Task
Scan the entries and state how many lines contain "this". Write no other text.

Point-based object detection data:
^^^^^^^^

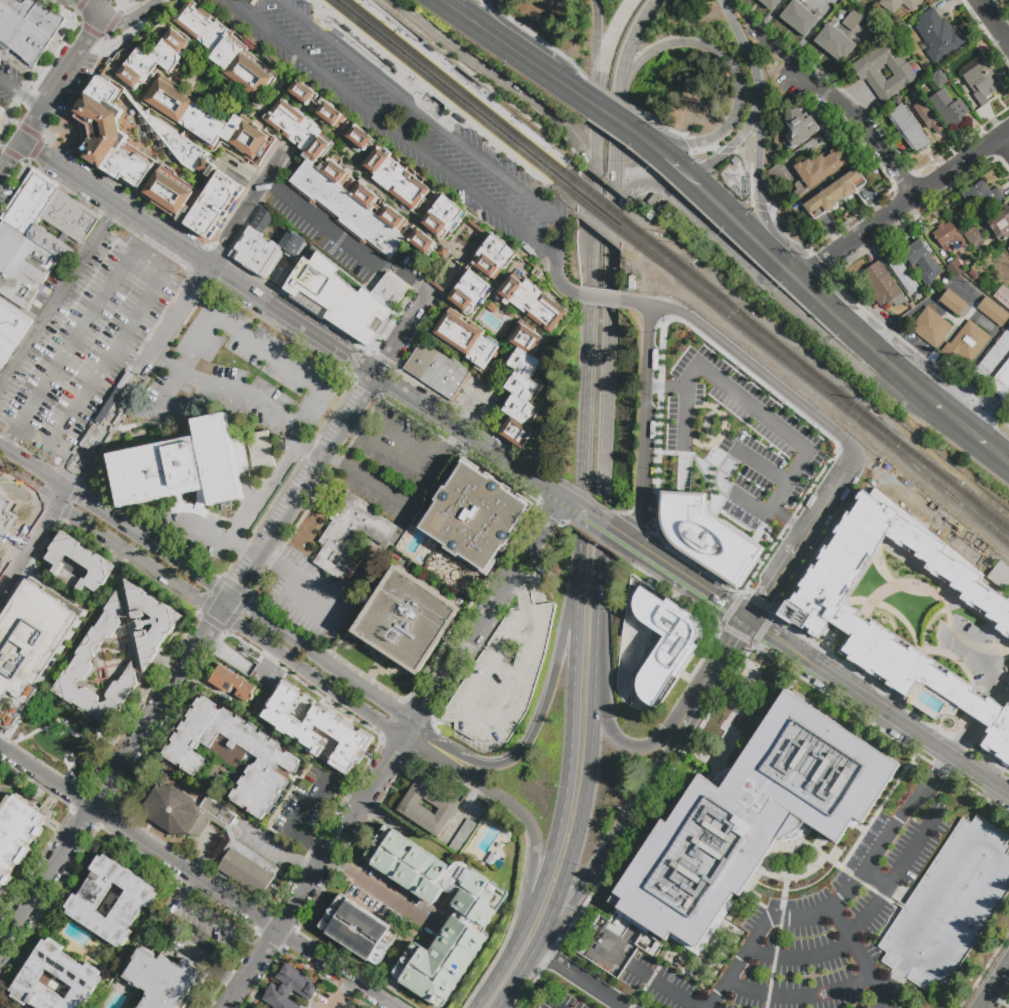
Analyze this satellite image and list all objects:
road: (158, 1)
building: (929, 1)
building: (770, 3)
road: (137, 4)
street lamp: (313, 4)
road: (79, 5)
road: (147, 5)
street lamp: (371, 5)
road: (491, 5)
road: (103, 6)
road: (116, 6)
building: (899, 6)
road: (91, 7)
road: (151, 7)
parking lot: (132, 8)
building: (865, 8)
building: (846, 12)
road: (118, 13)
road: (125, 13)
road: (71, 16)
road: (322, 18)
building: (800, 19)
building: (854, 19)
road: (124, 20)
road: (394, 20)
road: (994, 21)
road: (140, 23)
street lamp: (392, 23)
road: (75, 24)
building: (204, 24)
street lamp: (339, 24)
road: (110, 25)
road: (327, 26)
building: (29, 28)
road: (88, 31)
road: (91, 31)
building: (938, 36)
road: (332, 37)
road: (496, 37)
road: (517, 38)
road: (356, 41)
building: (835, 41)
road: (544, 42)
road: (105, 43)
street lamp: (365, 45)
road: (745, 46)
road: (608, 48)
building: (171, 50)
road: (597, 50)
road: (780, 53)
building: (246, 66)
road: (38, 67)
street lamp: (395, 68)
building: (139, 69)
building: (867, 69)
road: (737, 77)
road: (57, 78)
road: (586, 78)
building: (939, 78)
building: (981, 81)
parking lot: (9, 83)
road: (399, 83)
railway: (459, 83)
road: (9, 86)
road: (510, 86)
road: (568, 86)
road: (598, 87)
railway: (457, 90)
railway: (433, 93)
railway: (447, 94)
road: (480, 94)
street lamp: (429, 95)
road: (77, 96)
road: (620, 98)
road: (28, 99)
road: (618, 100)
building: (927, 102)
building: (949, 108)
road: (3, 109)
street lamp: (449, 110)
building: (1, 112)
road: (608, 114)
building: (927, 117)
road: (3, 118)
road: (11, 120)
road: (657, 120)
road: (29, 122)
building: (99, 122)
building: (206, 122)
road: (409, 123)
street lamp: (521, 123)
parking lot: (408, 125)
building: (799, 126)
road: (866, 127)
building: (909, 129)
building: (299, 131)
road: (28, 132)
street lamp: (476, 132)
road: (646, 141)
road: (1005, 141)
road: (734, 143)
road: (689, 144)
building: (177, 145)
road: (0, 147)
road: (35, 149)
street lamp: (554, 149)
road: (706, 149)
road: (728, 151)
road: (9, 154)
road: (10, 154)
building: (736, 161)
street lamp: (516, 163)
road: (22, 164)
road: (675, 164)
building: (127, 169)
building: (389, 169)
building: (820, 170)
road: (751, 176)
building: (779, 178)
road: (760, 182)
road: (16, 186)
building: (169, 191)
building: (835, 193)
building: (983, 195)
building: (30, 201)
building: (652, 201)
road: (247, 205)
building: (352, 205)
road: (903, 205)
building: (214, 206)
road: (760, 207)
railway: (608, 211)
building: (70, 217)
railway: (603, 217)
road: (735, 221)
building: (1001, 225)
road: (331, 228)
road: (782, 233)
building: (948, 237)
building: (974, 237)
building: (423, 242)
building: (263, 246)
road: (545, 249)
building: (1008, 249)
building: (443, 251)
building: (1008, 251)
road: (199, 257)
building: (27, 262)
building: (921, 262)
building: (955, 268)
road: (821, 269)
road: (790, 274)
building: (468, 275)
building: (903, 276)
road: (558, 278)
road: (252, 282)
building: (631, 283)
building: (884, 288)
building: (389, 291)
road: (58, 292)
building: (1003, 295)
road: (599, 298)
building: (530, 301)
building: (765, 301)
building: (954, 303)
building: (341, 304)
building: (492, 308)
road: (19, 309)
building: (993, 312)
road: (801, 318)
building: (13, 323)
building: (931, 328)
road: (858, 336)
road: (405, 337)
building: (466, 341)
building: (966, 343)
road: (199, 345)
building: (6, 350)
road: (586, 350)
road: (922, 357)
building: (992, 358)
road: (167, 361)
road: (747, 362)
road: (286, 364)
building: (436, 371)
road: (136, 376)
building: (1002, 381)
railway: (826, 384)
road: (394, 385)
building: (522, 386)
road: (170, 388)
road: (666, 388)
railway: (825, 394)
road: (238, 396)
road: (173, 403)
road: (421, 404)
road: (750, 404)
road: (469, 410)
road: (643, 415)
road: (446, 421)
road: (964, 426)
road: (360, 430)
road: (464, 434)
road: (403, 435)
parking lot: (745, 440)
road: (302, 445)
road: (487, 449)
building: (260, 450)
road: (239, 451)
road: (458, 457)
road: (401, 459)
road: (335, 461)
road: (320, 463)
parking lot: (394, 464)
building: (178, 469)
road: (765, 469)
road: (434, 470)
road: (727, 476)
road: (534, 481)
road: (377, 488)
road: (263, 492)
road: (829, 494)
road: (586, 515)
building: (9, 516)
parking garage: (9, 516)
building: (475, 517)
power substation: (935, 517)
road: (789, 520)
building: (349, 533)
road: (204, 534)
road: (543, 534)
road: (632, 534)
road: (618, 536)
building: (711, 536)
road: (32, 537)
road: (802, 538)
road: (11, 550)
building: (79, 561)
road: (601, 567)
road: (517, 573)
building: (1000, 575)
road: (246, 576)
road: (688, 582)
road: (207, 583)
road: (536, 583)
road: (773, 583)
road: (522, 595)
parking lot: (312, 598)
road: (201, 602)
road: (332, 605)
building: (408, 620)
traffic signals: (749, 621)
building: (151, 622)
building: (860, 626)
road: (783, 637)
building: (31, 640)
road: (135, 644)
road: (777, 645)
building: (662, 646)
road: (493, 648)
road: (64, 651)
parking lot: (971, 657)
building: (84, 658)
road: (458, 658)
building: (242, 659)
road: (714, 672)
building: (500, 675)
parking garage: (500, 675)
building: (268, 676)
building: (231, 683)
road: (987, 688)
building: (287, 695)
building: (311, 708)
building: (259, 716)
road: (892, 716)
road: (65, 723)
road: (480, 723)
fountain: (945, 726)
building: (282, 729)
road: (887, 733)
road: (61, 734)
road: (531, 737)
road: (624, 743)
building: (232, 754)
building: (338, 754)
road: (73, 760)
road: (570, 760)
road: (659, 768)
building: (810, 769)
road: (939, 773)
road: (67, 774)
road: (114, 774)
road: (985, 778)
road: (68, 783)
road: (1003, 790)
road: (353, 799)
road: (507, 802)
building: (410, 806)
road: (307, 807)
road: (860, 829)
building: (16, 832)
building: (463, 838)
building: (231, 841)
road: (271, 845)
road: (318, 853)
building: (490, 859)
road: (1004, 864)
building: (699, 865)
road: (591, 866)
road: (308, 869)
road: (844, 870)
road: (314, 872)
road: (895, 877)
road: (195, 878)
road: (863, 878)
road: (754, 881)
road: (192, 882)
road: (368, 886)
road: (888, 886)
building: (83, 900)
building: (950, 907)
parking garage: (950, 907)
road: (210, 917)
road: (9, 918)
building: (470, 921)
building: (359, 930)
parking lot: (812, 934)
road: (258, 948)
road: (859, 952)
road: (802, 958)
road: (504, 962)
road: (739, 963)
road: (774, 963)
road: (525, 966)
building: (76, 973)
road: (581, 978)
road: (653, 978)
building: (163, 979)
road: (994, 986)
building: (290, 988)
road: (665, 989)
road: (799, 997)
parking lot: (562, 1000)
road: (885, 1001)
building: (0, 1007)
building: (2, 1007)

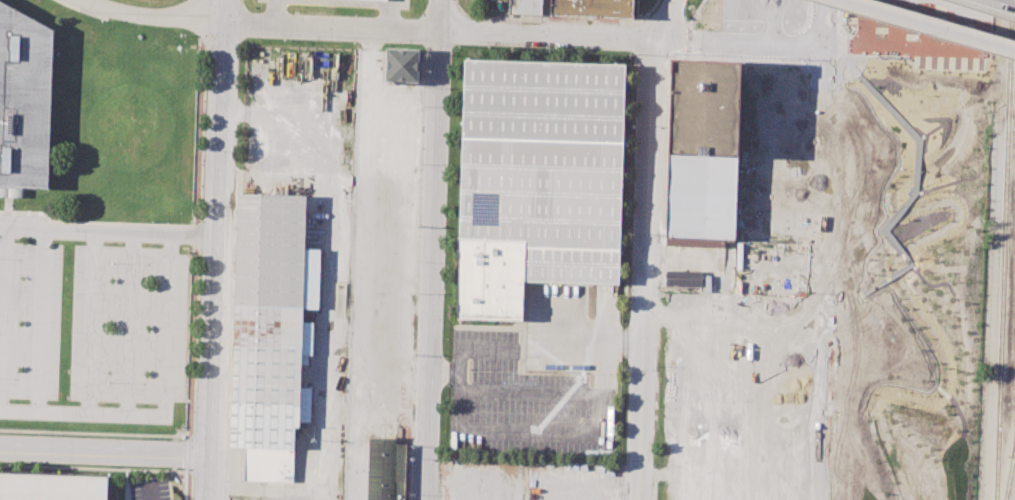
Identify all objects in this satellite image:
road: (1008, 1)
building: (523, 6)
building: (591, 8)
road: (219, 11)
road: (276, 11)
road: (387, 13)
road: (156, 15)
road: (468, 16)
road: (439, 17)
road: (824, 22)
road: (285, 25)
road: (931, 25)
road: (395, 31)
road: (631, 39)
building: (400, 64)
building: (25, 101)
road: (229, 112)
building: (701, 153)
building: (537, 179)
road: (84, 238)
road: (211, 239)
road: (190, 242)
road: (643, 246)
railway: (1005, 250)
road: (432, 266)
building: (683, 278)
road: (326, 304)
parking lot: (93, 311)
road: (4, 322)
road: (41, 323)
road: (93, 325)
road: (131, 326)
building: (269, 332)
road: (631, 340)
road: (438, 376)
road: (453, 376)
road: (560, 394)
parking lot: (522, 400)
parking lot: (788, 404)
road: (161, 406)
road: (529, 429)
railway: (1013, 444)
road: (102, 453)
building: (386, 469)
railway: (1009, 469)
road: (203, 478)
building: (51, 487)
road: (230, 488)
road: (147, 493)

^^^^^^^^

Task answer
2